• **Data section**
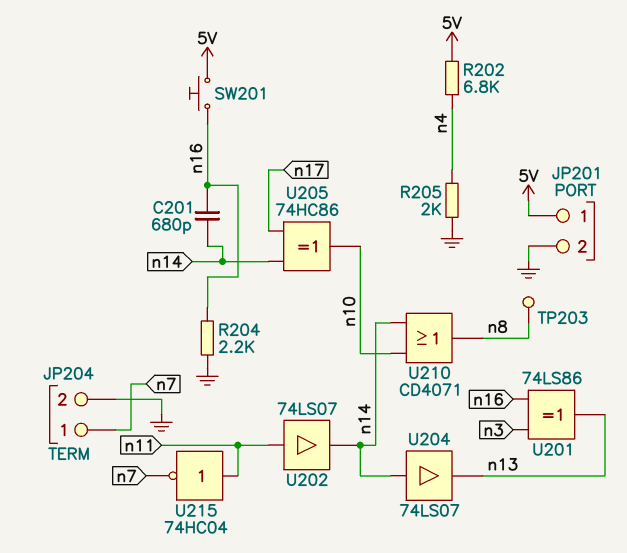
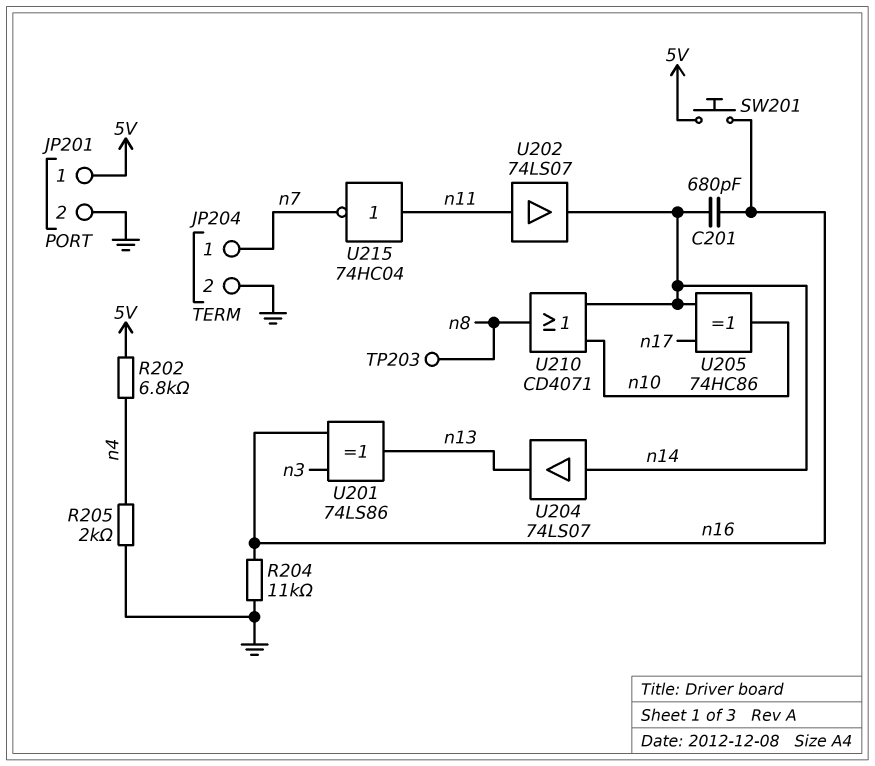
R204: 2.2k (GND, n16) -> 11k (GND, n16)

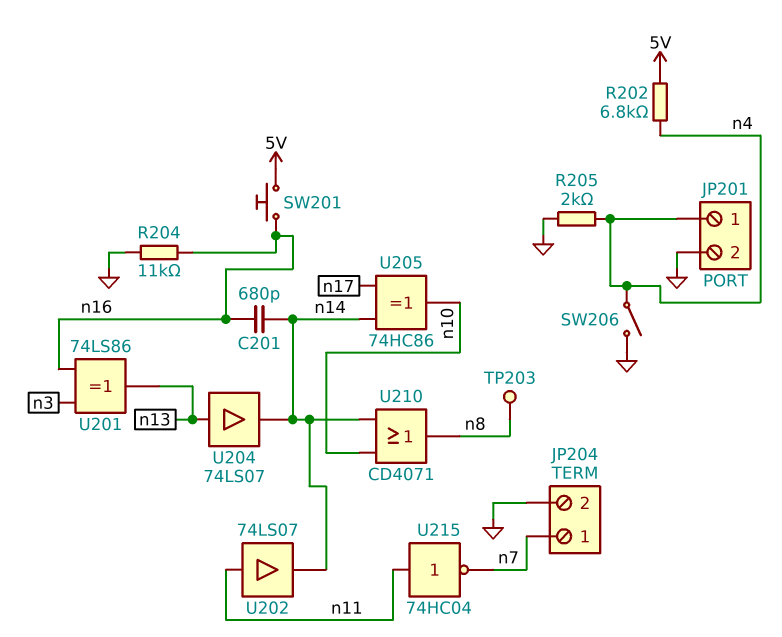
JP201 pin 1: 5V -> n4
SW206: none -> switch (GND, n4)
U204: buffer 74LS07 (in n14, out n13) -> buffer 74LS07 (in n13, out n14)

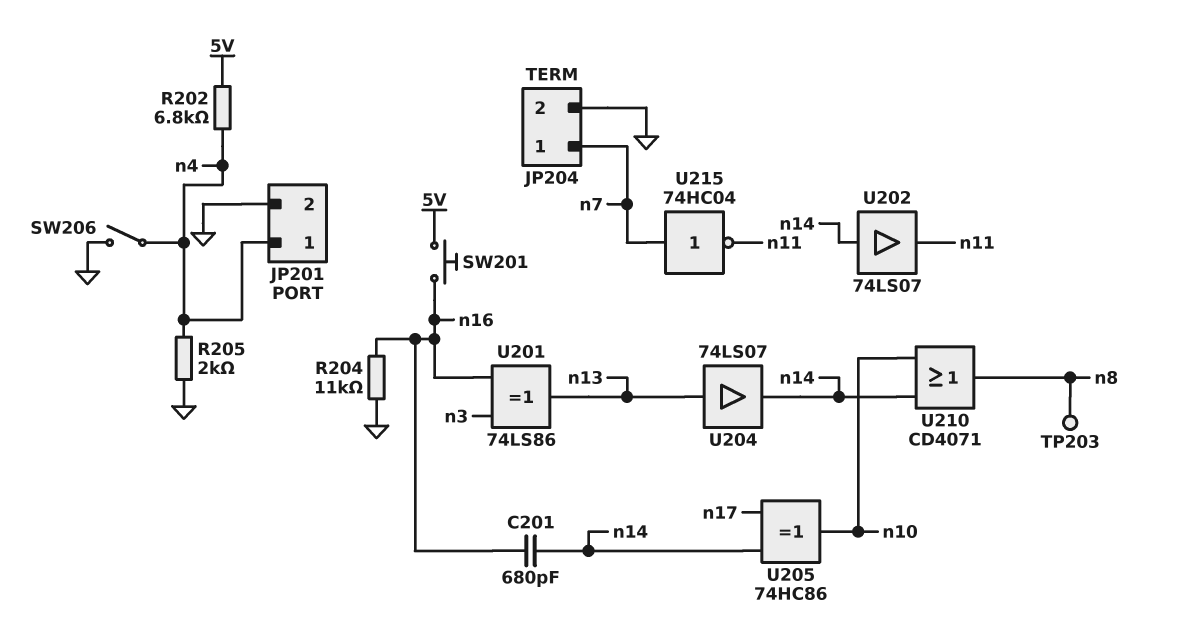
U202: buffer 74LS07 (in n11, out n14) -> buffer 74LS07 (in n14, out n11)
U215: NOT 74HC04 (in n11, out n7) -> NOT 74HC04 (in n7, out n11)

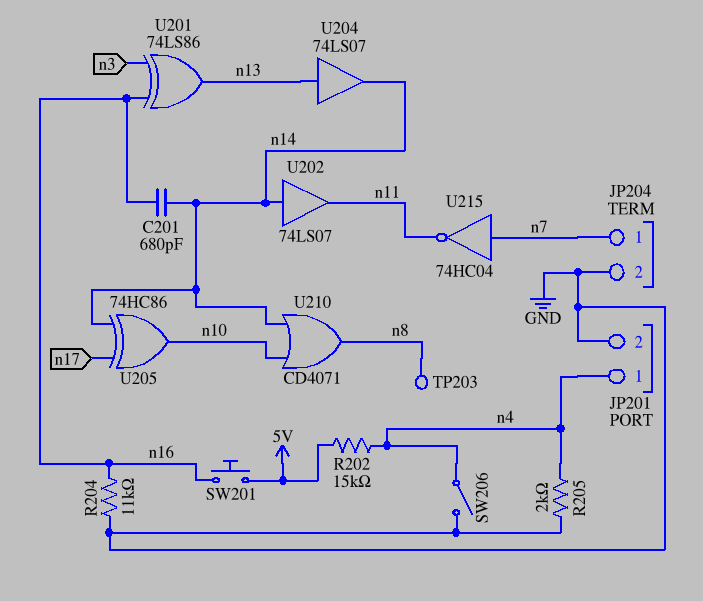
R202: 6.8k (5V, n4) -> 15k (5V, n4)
--
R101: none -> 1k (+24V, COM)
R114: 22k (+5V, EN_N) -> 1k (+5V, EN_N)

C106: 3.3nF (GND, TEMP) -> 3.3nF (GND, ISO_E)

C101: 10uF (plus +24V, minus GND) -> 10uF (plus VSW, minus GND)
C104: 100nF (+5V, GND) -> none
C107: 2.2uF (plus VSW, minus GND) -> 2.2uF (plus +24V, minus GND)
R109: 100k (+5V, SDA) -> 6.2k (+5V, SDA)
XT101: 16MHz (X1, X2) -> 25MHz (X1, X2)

• **Your assignment**
Write out, word for word, the stretch of entries that begins at the line with "JP201 pin 1: 5V -> n4" and ends at the line with "R202: 6.8k (5V, n4) -> 15k (5V, n4)". Pictures do not belong in it.

• **Output**
JP201 pin 1: 5V -> n4
SW206: none -> switch (GND, n4)
U204: buffer 74LS07 (in n14, out n13) -> buffer 74LS07 (in n13, out n14)

U202: buffer 74LS07 (in n11, out n14) -> buffer 74LS07 (in n14, out n11)
U215: NOT 74HC04 (in n11, out n7) -> NOT 74HC04 (in n7, out n11)

R202: 6.8k (5V, n4) -> 15k (5V, n4)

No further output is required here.